━━━━━ DATA SHOWN ━━━━━

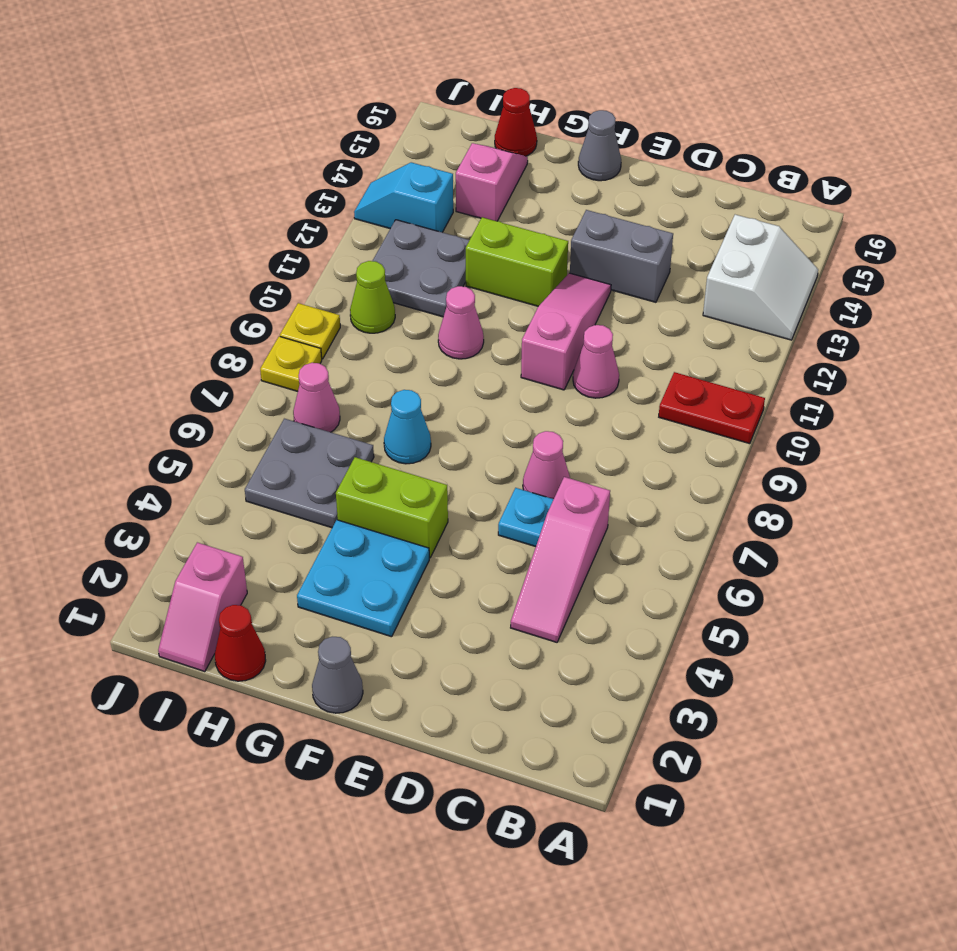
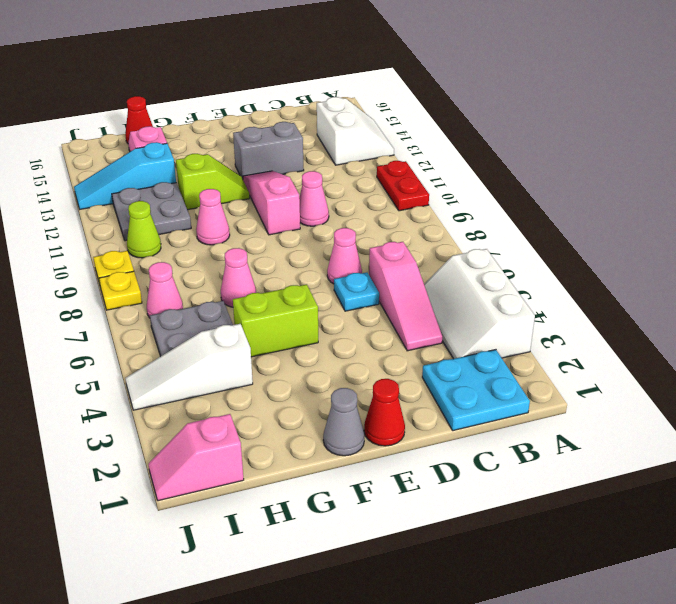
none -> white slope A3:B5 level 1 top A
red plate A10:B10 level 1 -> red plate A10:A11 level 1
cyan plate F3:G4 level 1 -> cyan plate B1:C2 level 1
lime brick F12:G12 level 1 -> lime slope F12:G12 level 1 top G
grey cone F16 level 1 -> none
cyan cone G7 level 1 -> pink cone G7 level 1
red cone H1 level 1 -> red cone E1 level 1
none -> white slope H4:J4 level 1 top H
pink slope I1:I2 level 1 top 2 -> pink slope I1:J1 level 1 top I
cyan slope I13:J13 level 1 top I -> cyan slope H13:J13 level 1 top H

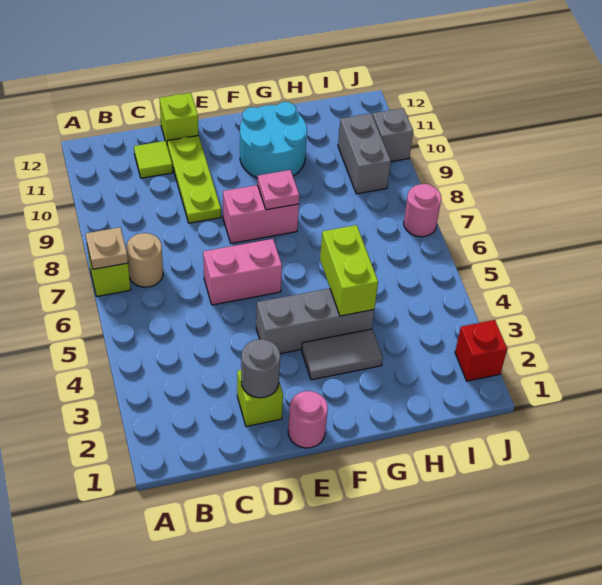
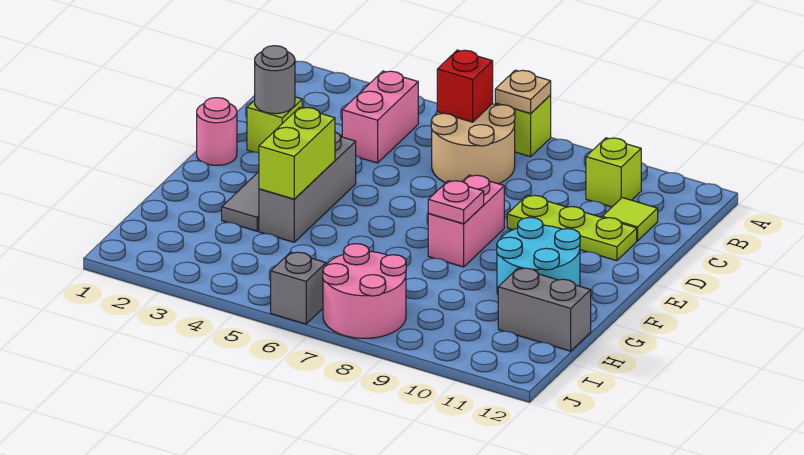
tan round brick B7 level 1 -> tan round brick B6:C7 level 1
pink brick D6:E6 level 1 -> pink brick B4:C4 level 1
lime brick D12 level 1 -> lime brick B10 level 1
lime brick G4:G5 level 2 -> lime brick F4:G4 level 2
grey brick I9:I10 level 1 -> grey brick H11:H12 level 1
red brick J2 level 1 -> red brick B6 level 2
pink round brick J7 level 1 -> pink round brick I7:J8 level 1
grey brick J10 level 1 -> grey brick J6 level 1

━━━━━

• _WHAT IS EXPECTED_
Without including any pictures, reproduce the listing exactly.

• _COMPLETED TASK_
none -> white slope A3:B5 level 1 top A
red plate A10:B10 level 1 -> red plate A10:A11 level 1
cyan plate F3:G4 level 1 -> cyan plate B1:C2 level 1
lime brick F12:G12 level 1 -> lime slope F12:G12 level 1 top G
grey cone F16 level 1 -> none
cyan cone G7 level 1 -> pink cone G7 level 1
red cone H1 level 1 -> red cone E1 level 1
none -> white slope H4:J4 level 1 top H
pink slope I1:I2 level 1 top 2 -> pink slope I1:J1 level 1 top I
cyan slope I13:J13 level 1 top I -> cyan slope H13:J13 level 1 top H

tan round brick B7 level 1 -> tan round brick B6:C7 level 1
pink brick D6:E6 level 1 -> pink brick B4:C4 level 1
lime brick D12 level 1 -> lime brick B10 level 1
lime brick G4:G5 level 2 -> lime brick F4:G4 level 2
grey brick I9:I10 level 1 -> grey brick H11:H12 level 1
red brick J2 level 1 -> red brick B6 level 2
pink round brick J7 level 1 -> pink round brick I7:J8 level 1
grey brick J10 level 1 -> grey brick J6 level 1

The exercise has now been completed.